Object quantity data:
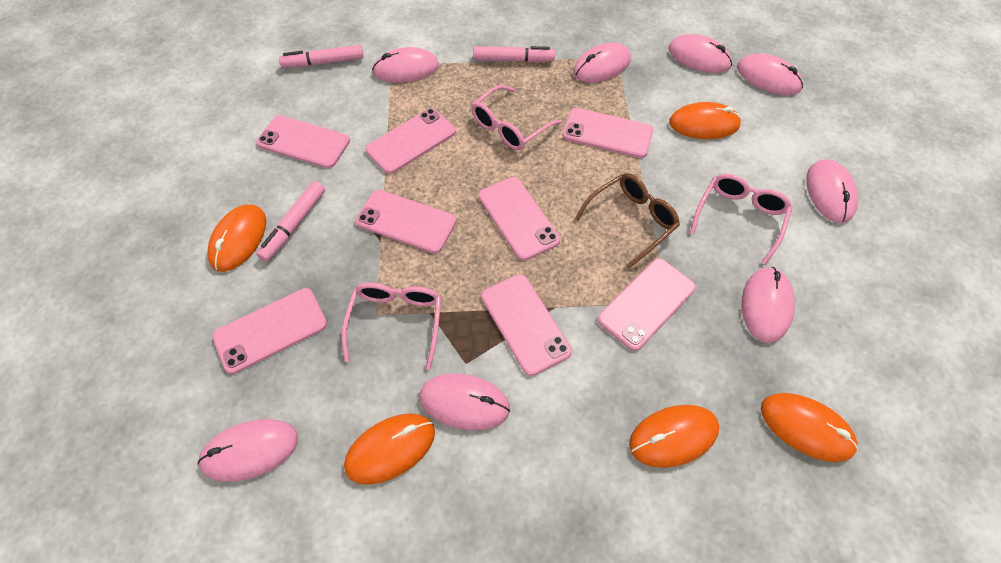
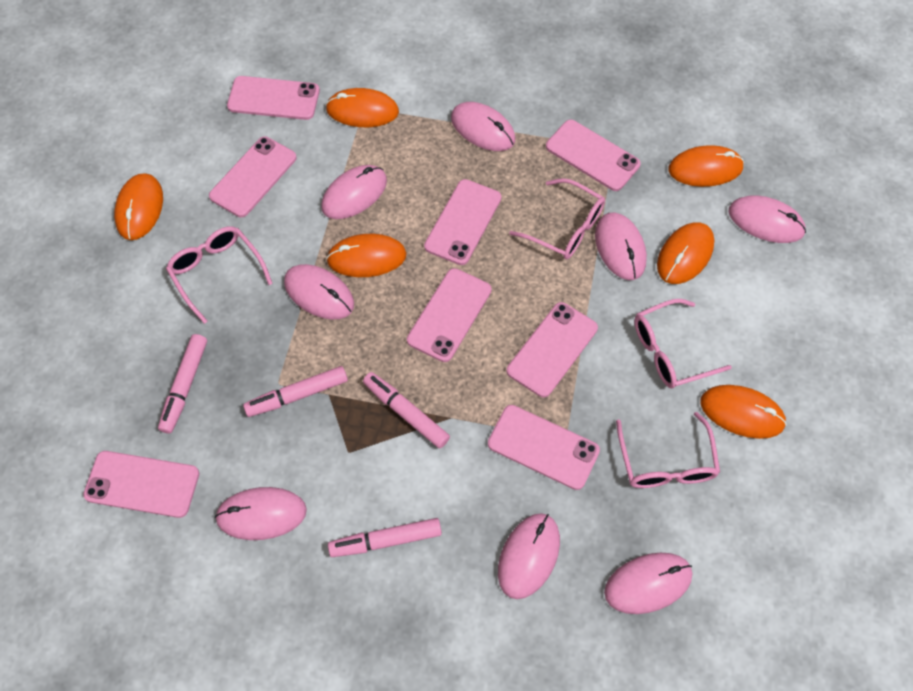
brown glasses: 1 -> 0
orange mouse: 5 -> 6
pink glasses: 3 -> 4
pink marker: 3 -> 4

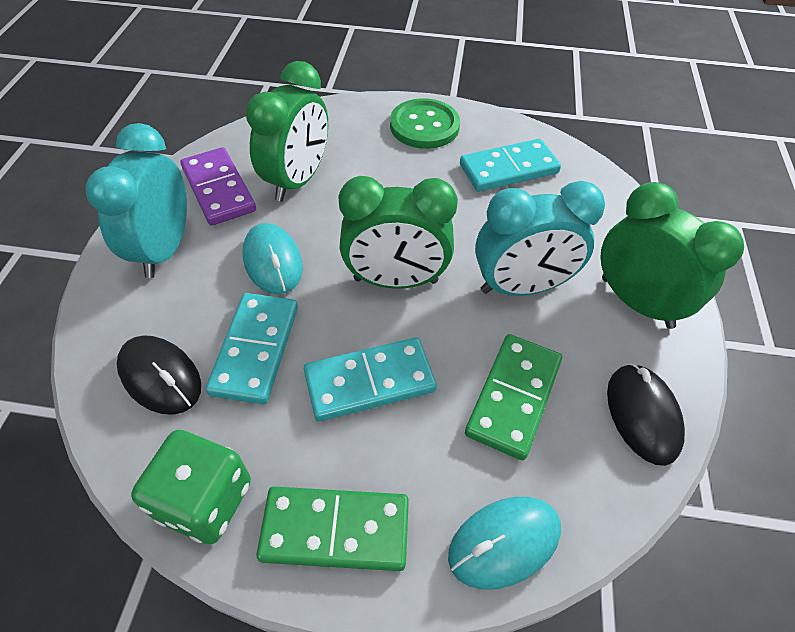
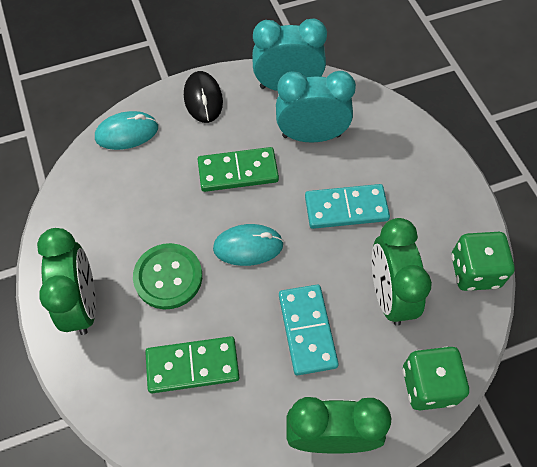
black mouse: 2 -> 1
green dice: 1 -> 2
purple domino: 1 -> 0
turquoise domino: 3 -> 2

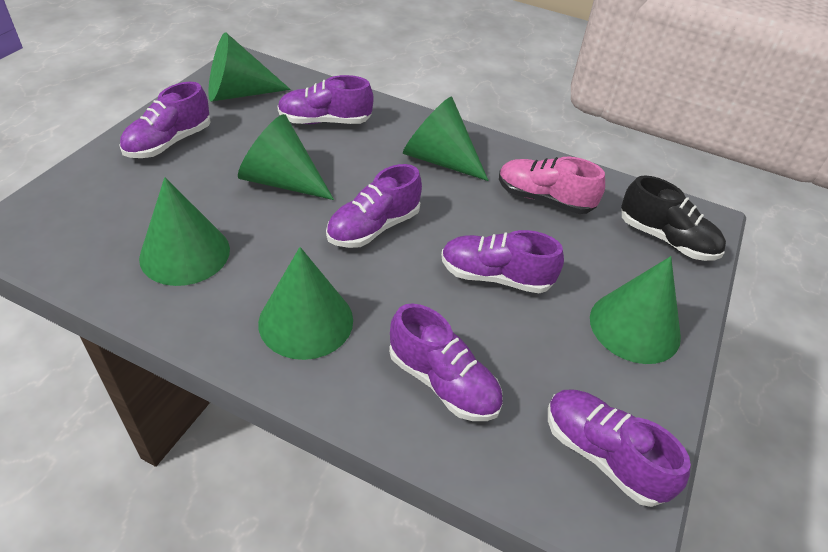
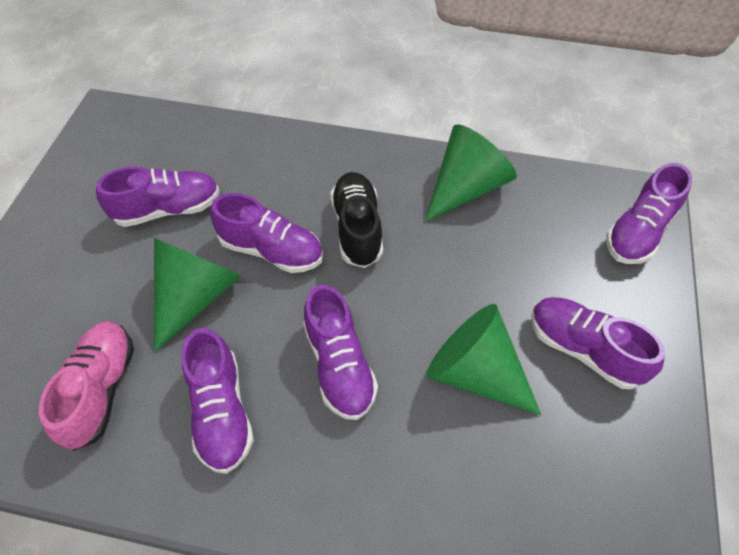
green cone: 6 -> 3

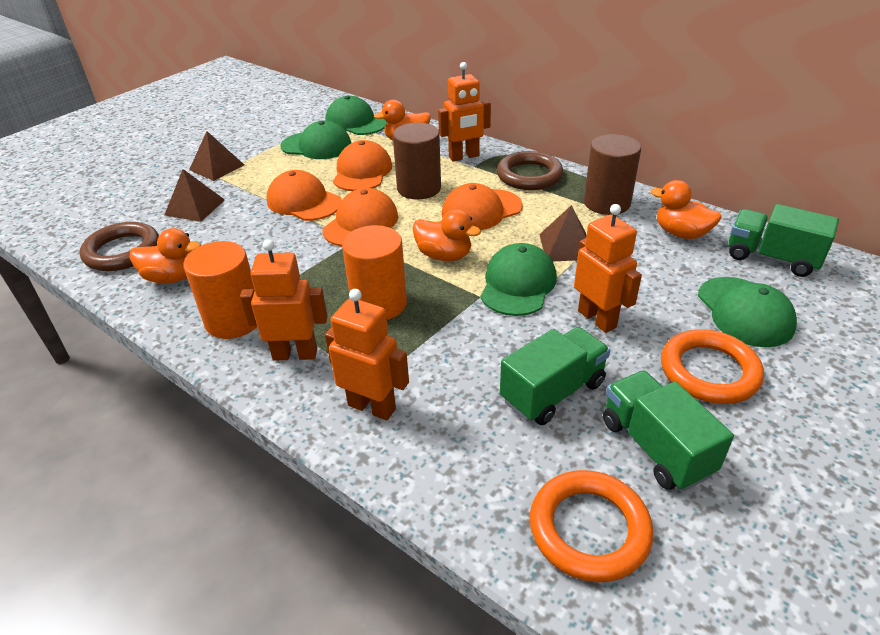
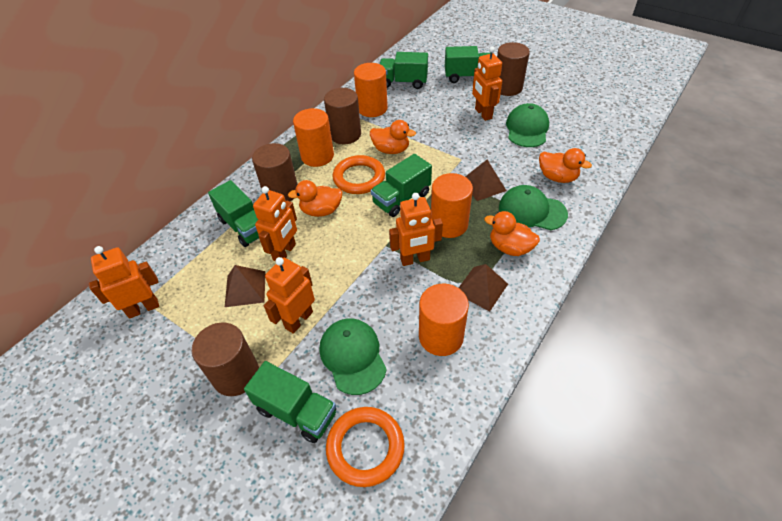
brown cylinder: 2 -> 4
brown ring: 2 -> 0
green cap: 4 -> 3
green truck: 3 -> 5
orange cap: 4 -> 0
orange cylinder: 2 -> 4
orange robot: 4 -> 5

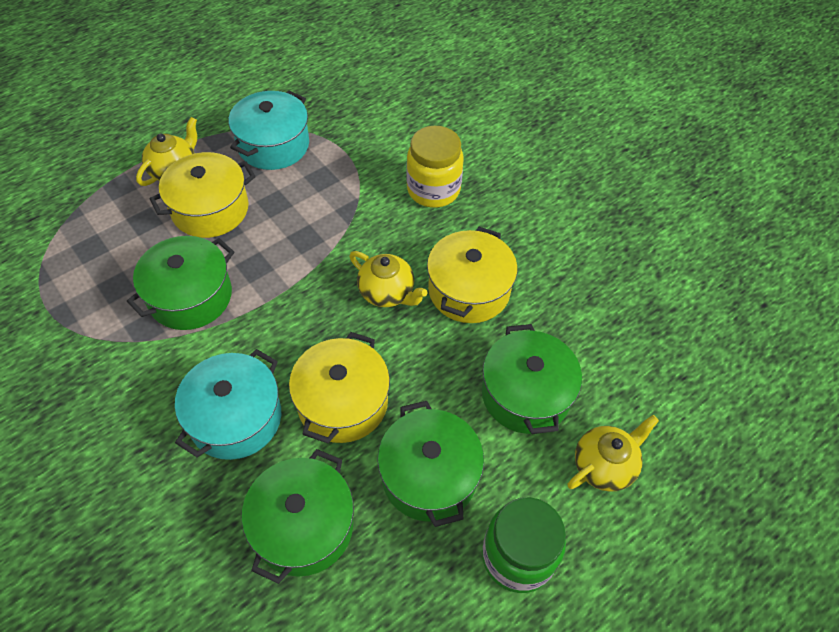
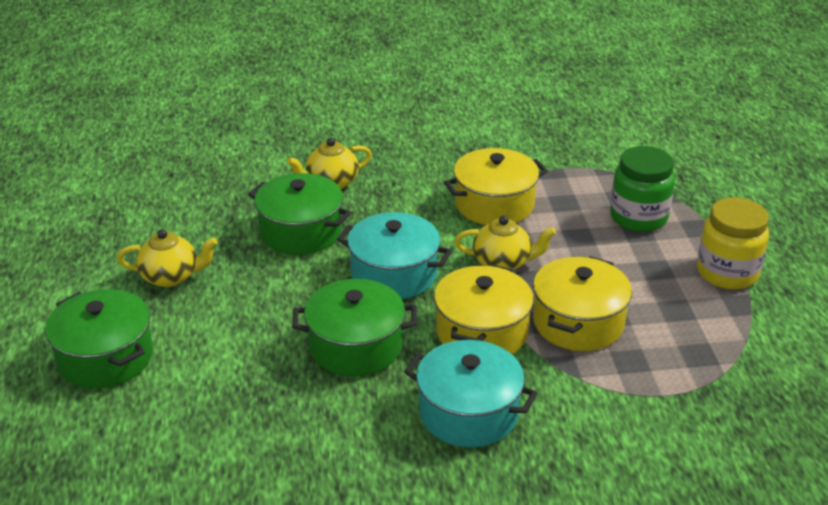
green pot: 4 -> 3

Task directions:
Copy every line above that holds the word "brown".

Expected answer:
brown glasses: 1 -> 0
brown cylinder: 2 -> 4
brown ring: 2 -> 0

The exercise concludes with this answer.